[Records from a data source]
• • • •

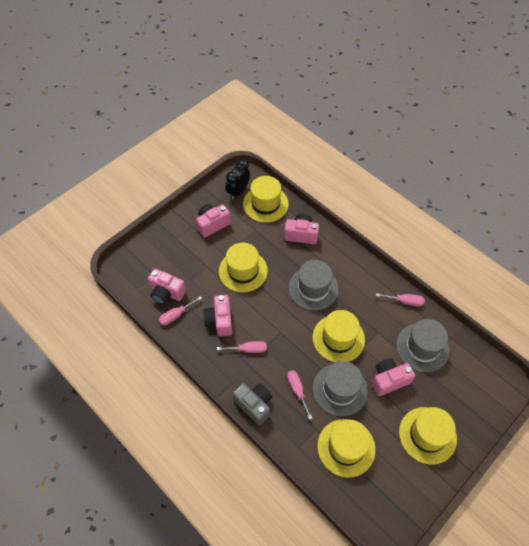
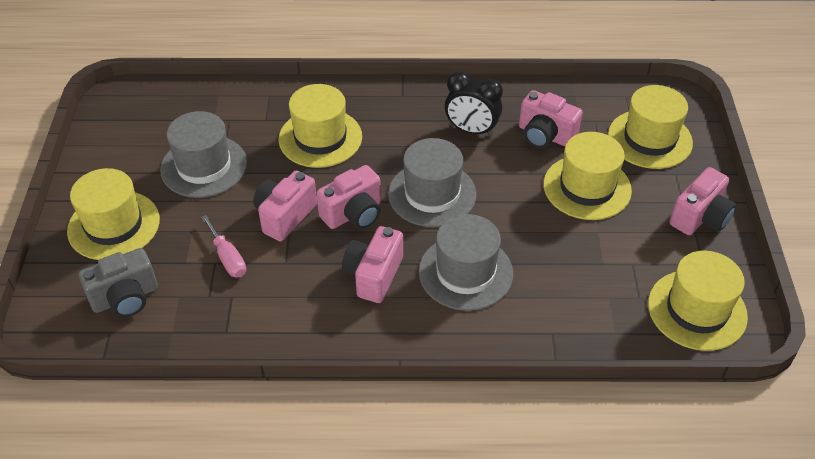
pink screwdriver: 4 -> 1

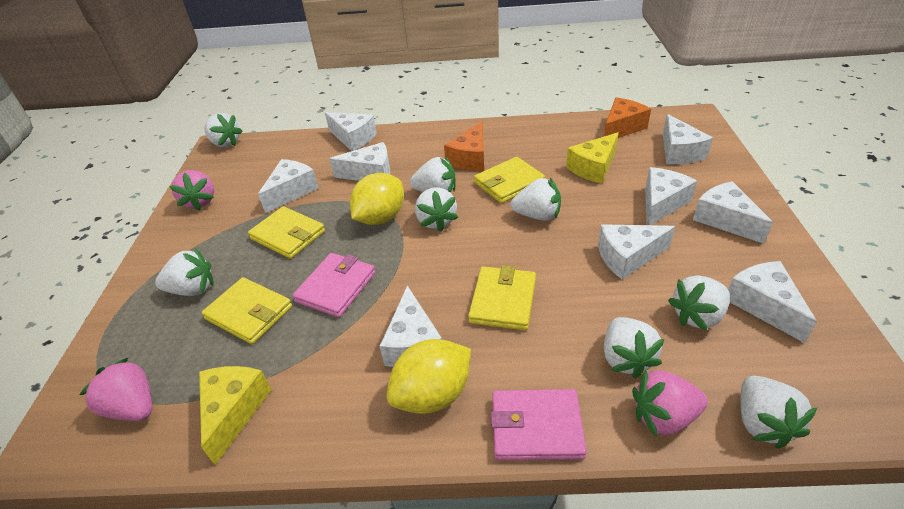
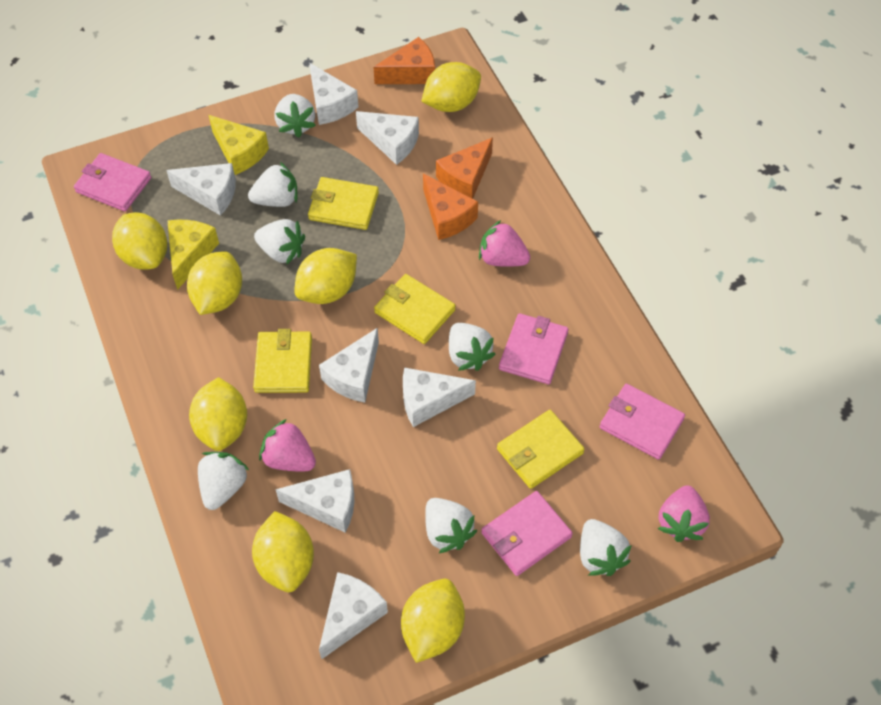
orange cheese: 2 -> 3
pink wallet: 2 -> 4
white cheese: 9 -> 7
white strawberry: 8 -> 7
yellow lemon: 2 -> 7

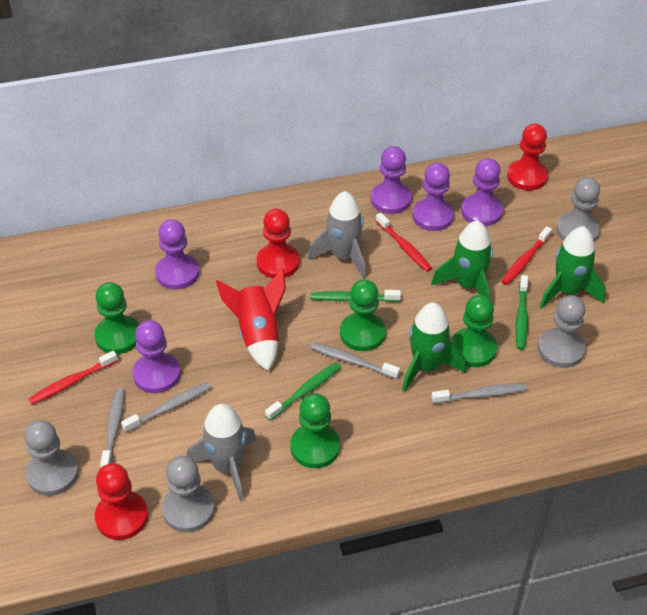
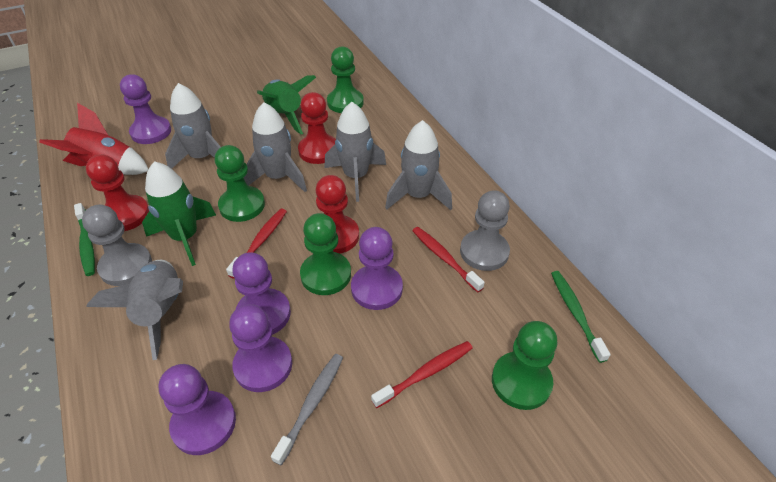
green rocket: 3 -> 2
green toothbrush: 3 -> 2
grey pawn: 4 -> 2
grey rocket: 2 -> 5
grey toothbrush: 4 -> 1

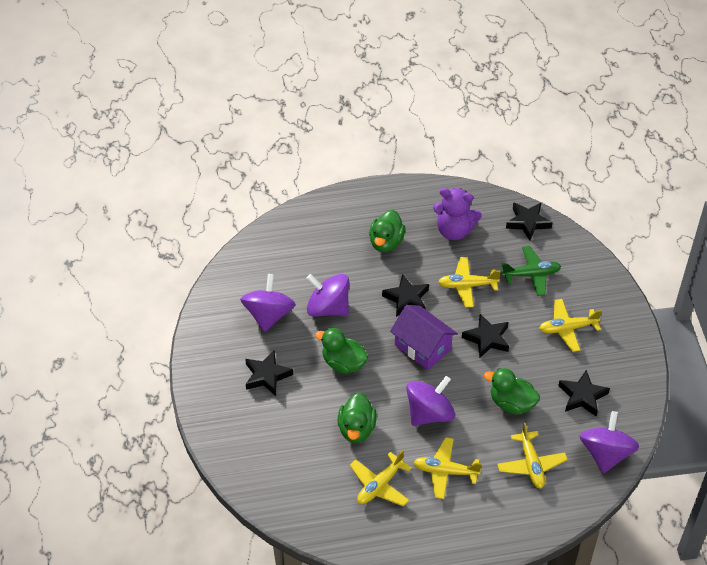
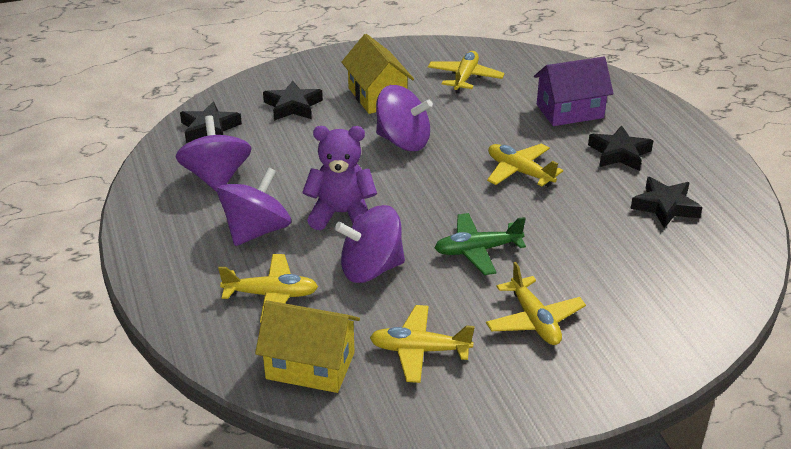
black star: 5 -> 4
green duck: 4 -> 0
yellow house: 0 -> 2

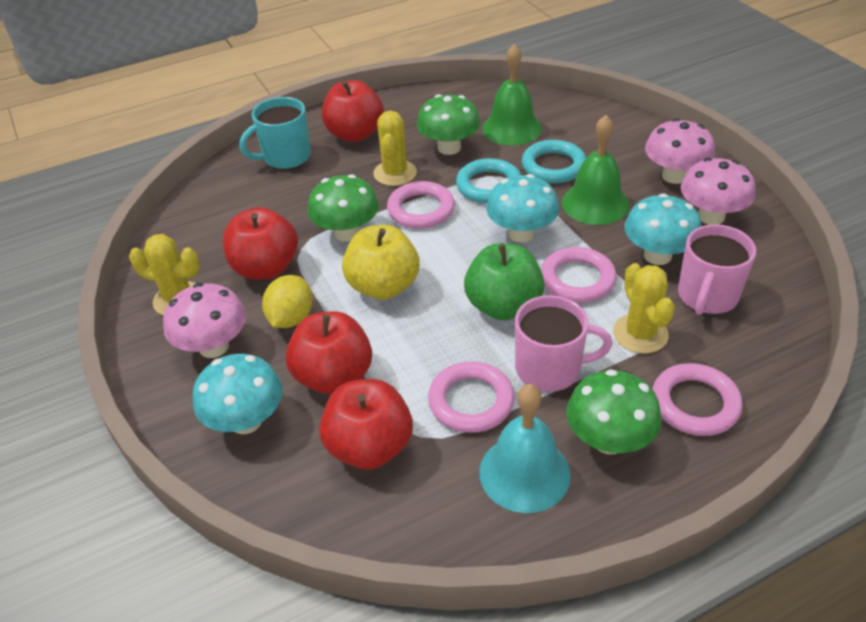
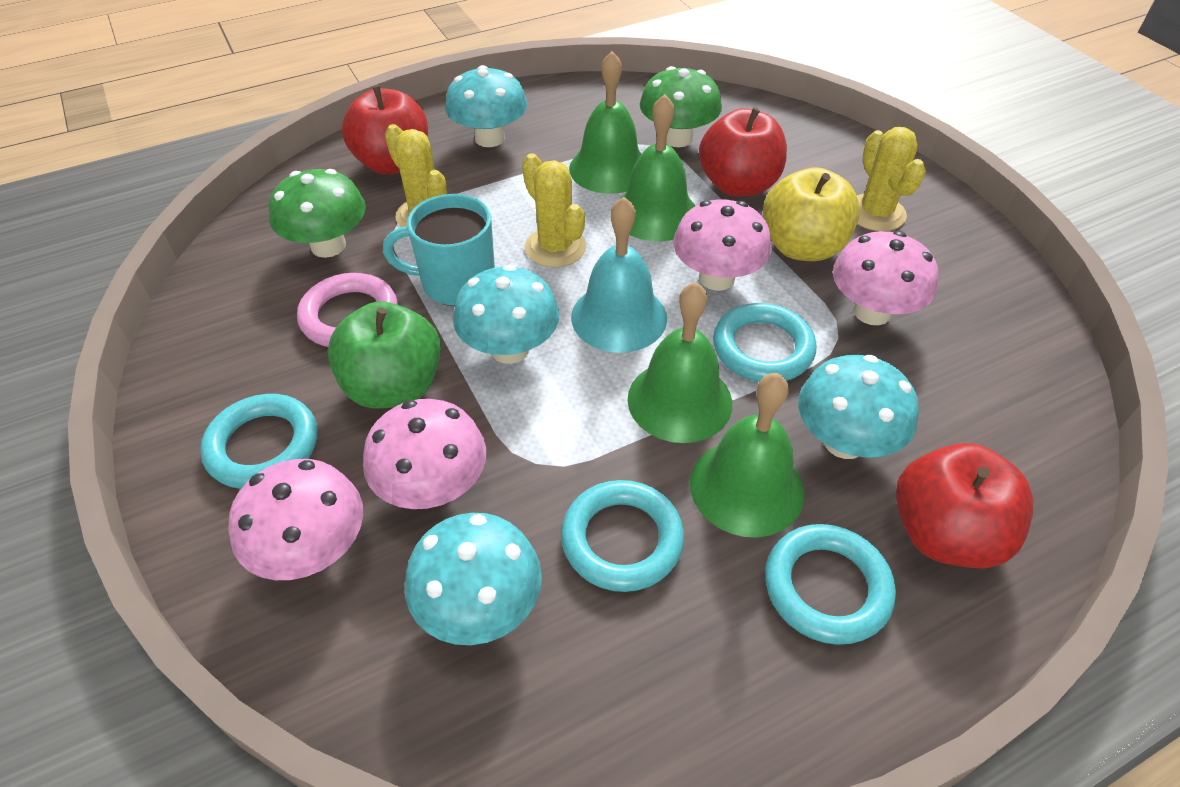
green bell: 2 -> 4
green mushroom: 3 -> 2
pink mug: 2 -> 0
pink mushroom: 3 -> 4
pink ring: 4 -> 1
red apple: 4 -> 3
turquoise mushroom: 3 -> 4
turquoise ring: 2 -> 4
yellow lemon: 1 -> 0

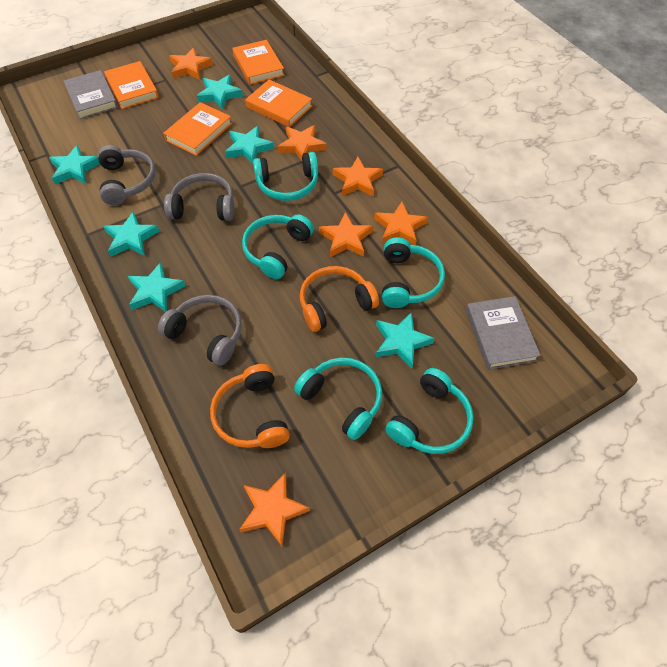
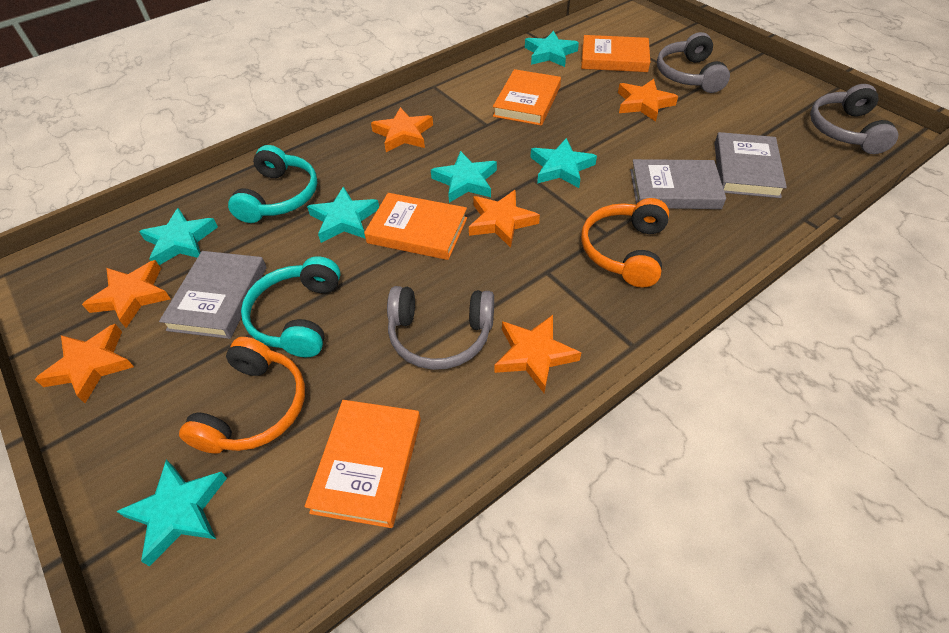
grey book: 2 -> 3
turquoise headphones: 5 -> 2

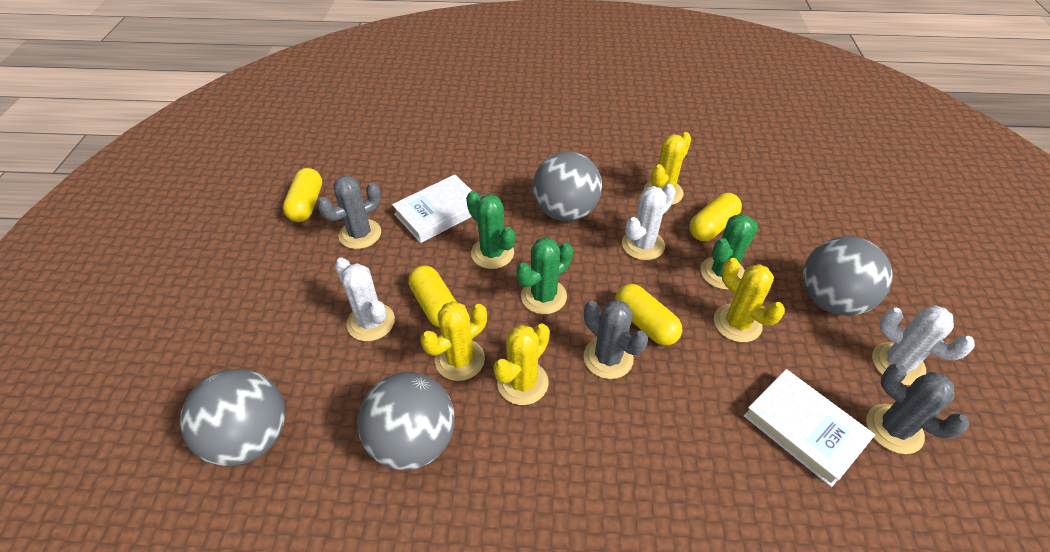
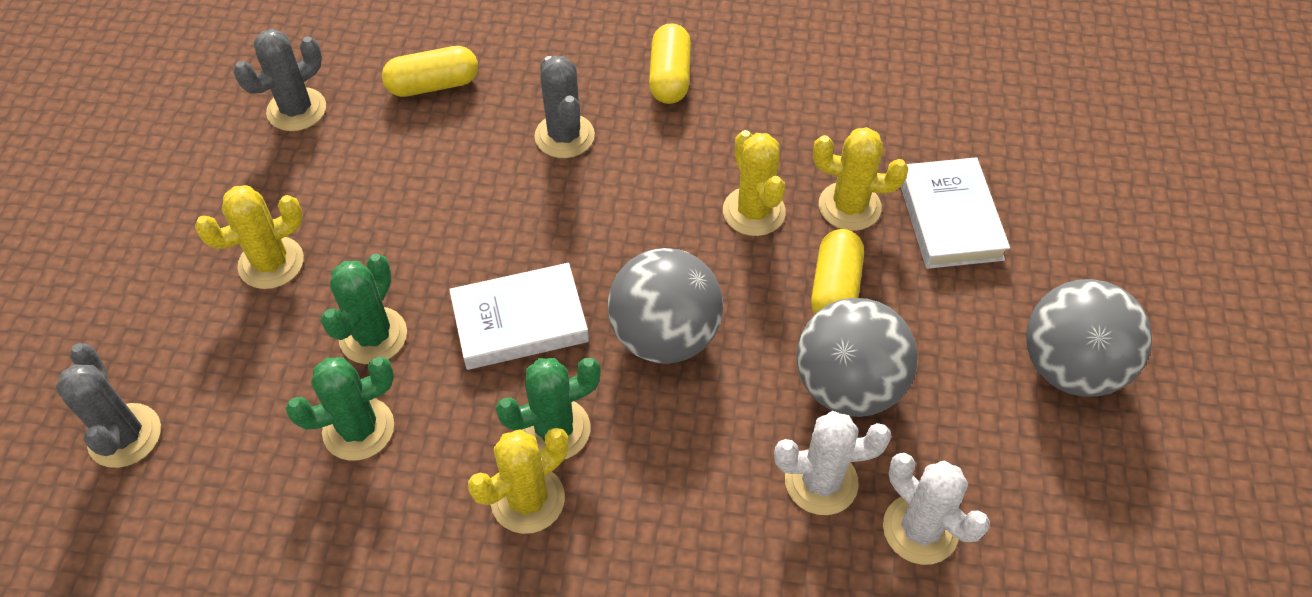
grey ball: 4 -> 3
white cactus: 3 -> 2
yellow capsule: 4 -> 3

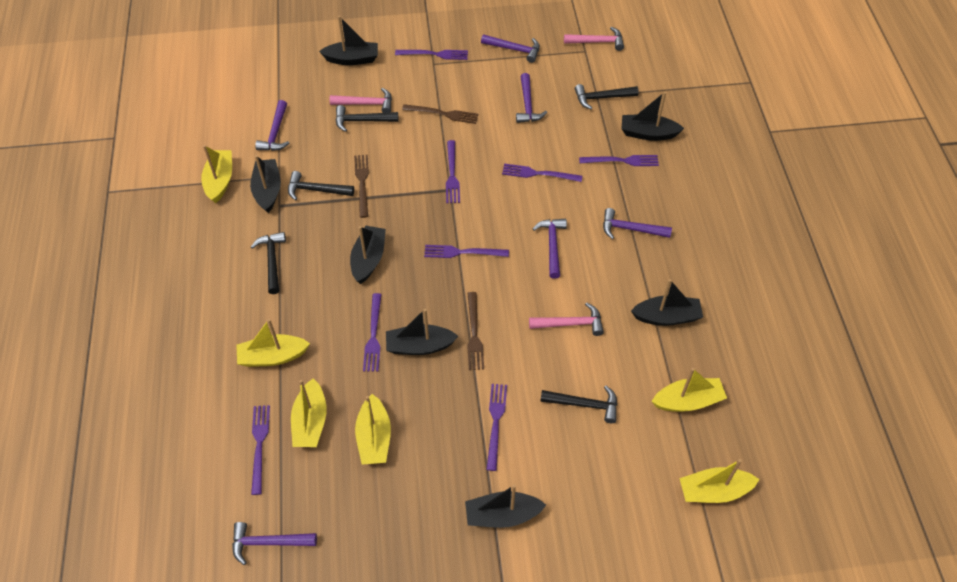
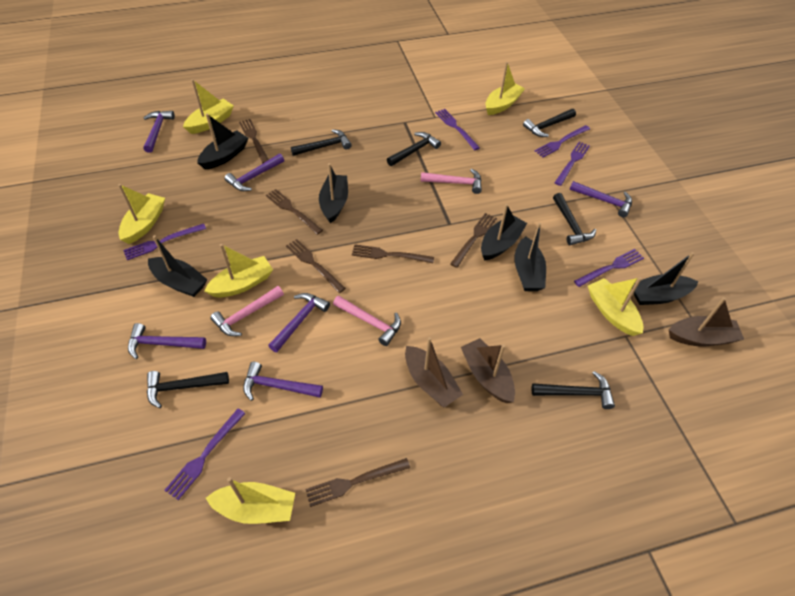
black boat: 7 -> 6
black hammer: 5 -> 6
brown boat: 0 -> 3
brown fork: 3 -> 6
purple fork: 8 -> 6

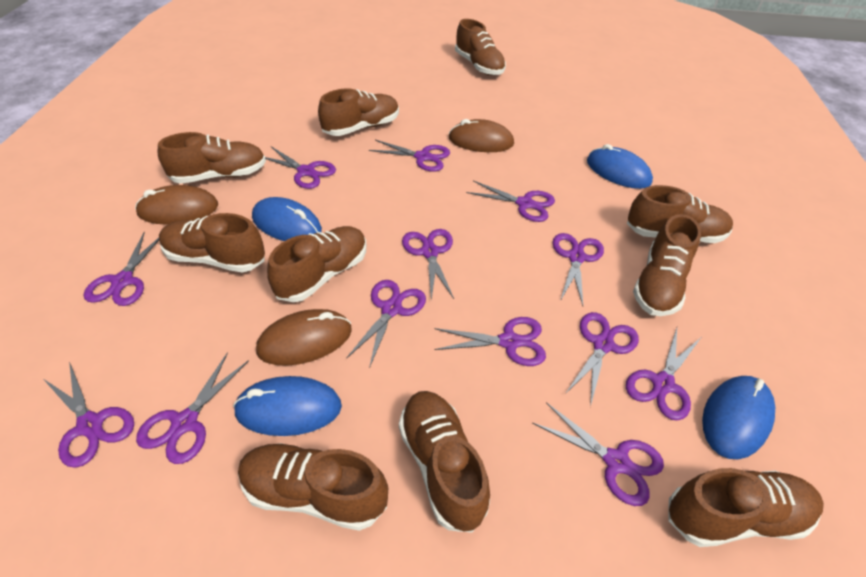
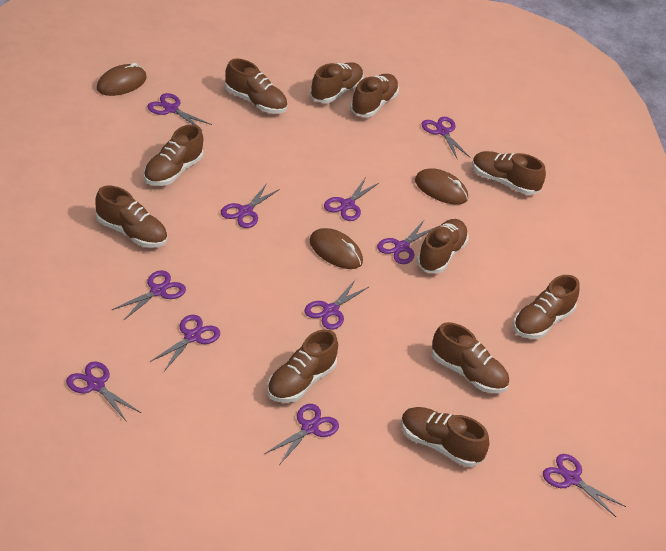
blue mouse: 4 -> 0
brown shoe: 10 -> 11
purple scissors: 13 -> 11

• • • •

▶ What this task involves: Reproduce the entries exactly. Do not carry over any picture.

▶ Result of this task:
pink screwdriver: 4 -> 1

orange cheese: 2 -> 3
pink wallet: 2 -> 4
white cheese: 9 -> 7
white strawberry: 8 -> 7
yellow lemon: 2 -> 7

green rocket: 3 -> 2
green toothbrush: 3 -> 2
grey pawn: 4 -> 2
grey rocket: 2 -> 5
grey toothbrush: 4 -> 1

black star: 5 -> 4
green duck: 4 -> 0
yellow house: 0 -> 2

green bell: 2 -> 4
green mushroom: 3 -> 2
pink mug: 2 -> 0
pink mushroom: 3 -> 4
pink ring: 4 -> 1
red apple: 4 -> 3
turquoise mushroom: 3 -> 4
turquoise ring: 2 -> 4
yellow lemon: 1 -> 0

grey book: 2 -> 3
turquoise headphones: 5 -> 2

grey ball: 4 -> 3
white cactus: 3 -> 2
yellow capsule: 4 -> 3

black boat: 7 -> 6
black hammer: 5 -> 6
brown boat: 0 -> 3
brown fork: 3 -> 6
purple fork: 8 -> 6

blue mouse: 4 -> 0
brown shoe: 10 -> 11
purple scissors: 13 -> 11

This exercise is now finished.